_Directive:_ Please convert the entries below into a numbered list and leave out any blank lines.
###
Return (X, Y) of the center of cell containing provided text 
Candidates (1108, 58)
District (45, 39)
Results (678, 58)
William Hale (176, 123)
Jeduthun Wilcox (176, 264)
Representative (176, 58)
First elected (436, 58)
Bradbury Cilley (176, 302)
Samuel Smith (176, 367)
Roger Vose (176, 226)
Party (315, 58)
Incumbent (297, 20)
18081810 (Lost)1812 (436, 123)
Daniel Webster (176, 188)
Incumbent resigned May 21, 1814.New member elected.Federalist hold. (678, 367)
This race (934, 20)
###
_Finished answer:_
1. Return (X, Y) of the center of cell containing provided text 
2. Candidates (1108, 58)
3. District (45, 39)
4. Results (678, 58)
5. William Hale (176, 123)
6. Jeduthun Wilcox (176, 264)
7. Representative (176, 58)
8. First elected (436, 58)
9. Bradbury Cilley (176, 302)
10. Samuel Smith (176, 367)
11. Roger Vose (176, 226)
12. Party (315, 58)
13. Incumbent (297, 20)
14. 18081810 (Lost)1812 (436, 123)
15. Daniel Webster (176, 188)
16. Incumbent resigned May 21, 1814.New member elected.Federalist hold. (678, 367)
17. This race (934, 20)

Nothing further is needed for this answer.